#### Task goal:
Return all of the entries word for word, but omit the pictures they contain.
**** Records for this exercise
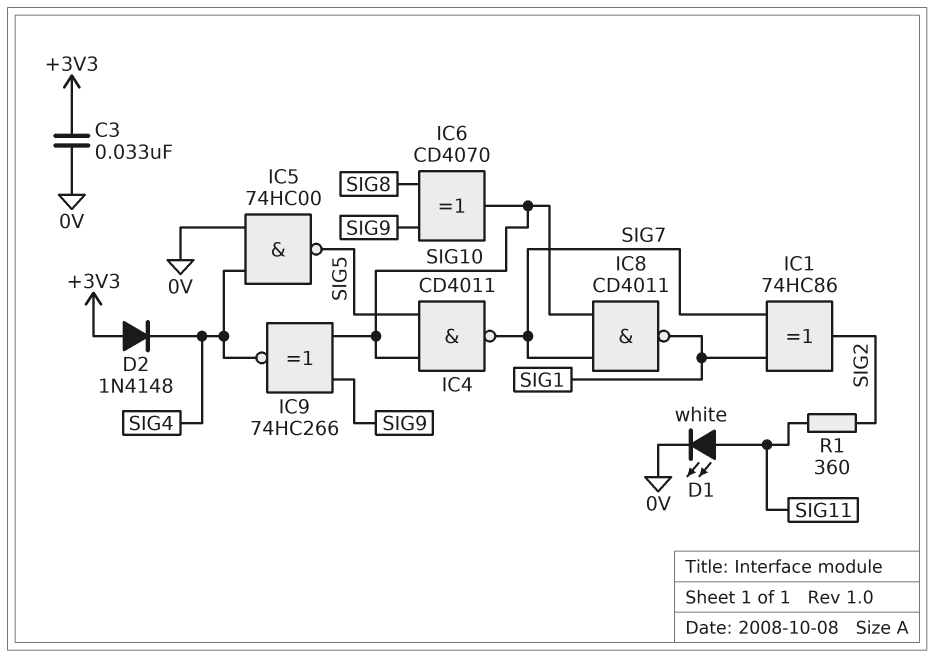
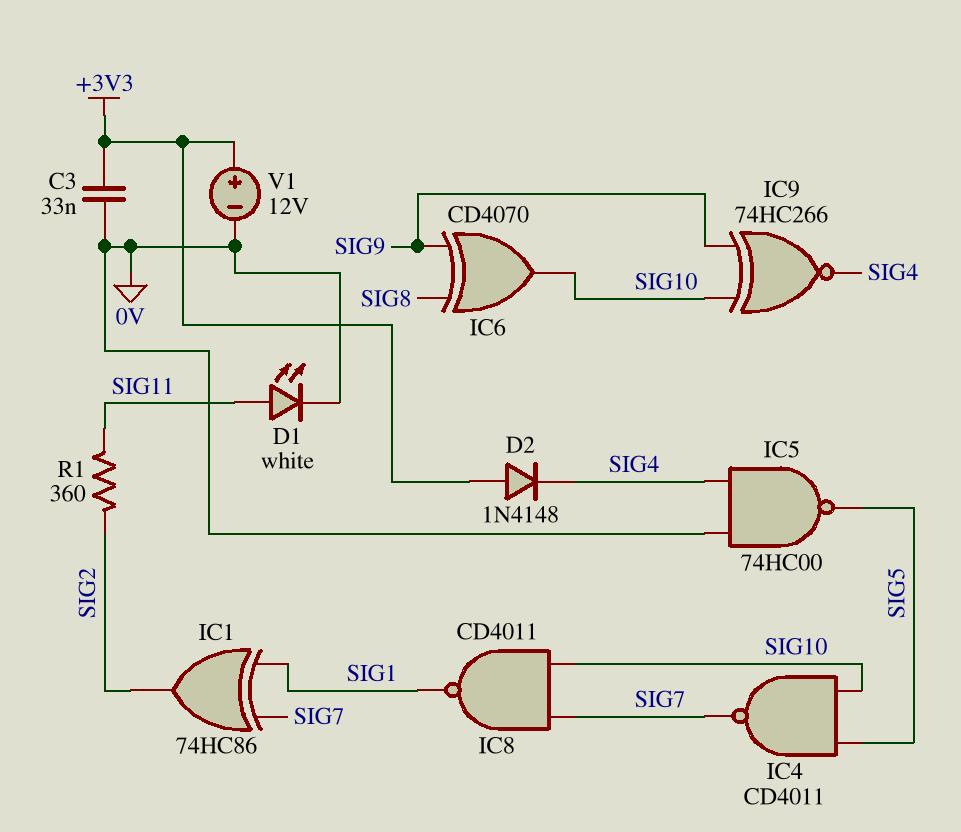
V1: none -> 12V (plus +3V3, minus 0V)

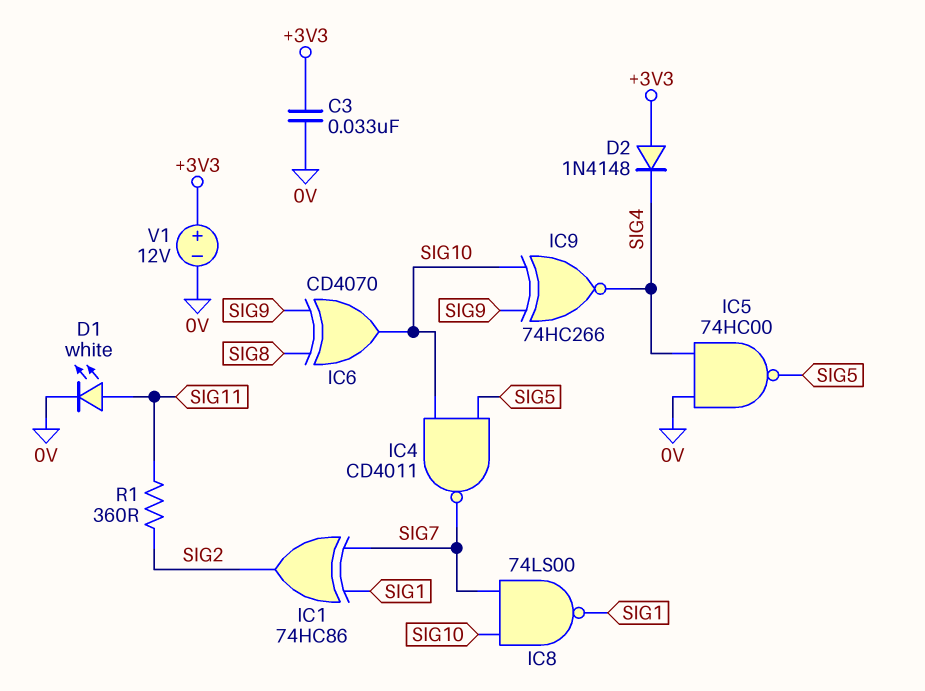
IC8: NAND CD4011 (in SIG7, in SIG10, out SIG1) -> NAND 74LS00 (in SIG7, in SIG10, out SIG1)

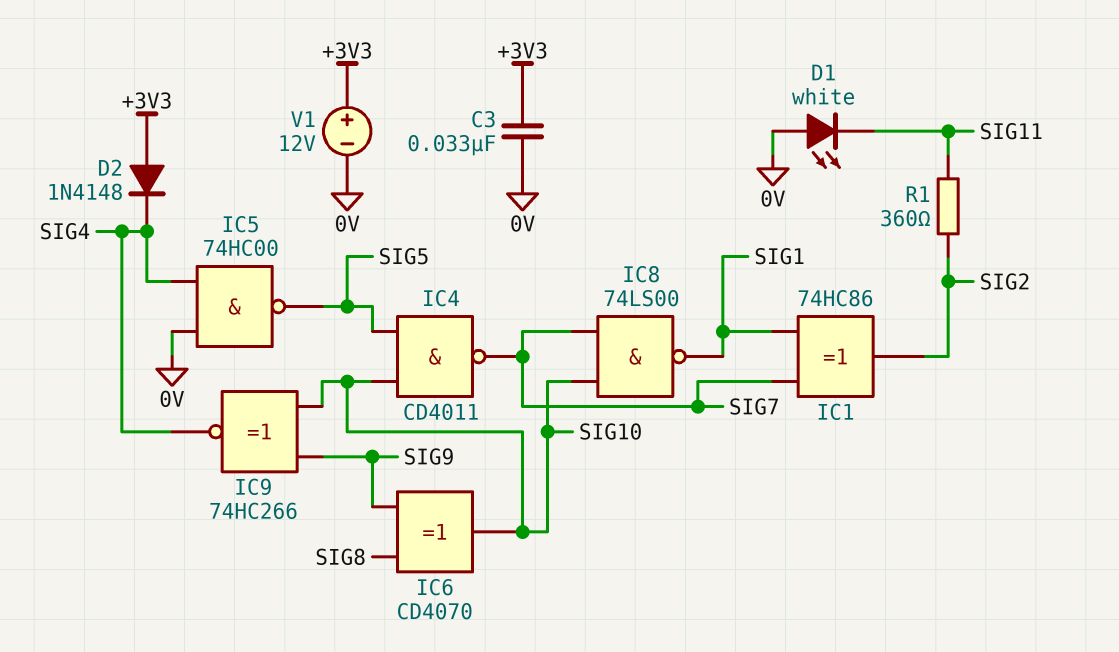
D1: LED white (A SIG11, K 0V) -> LED white (A 0V, K SIG11)

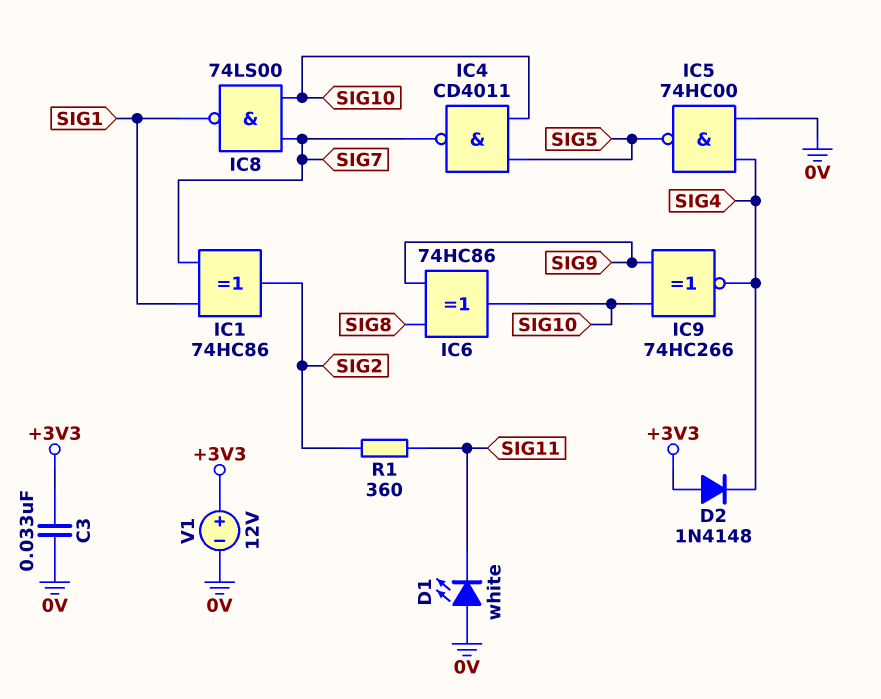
IC6: XOR CD4070 (in SIG8, in SIG9, out SIG10) -> XOR 74HC86 (in SIG8, in SIG9, out SIG10)

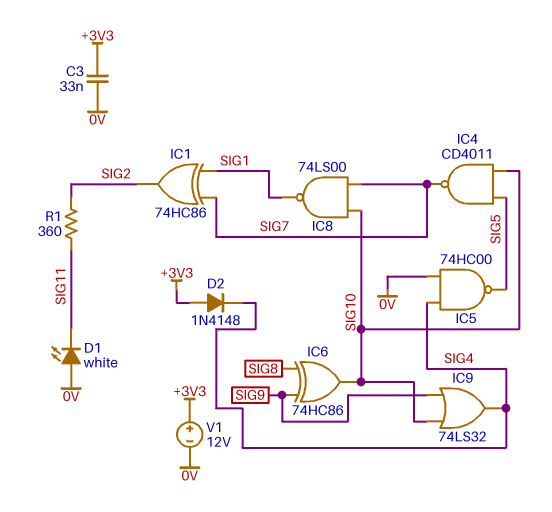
IC9: XNOR 74HC266 (in SIG9, in SIG10, out SIG4) -> OR 74LS32 (in SIG9, in SIG10, out SIG4)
********
#### Task answer:
V1: none -> 12V (plus +3V3, minus 0V)

IC8: NAND CD4011 (in SIG7, in SIG10, out SIG1) -> NAND 74LS00 (in SIG7, in SIG10, out SIG1)

D1: LED white (A SIG11, K 0V) -> LED white (A 0V, K SIG11)

IC6: XOR CD4070 (in SIG8, in SIG9, out SIG10) -> XOR 74HC86 (in SIG8, in SIG9, out SIG10)

IC9: XNOR 74HC266 (in SIG9, in SIG10, out SIG4) -> OR 74LS32 (in SIG9, in SIG10, out SIG4)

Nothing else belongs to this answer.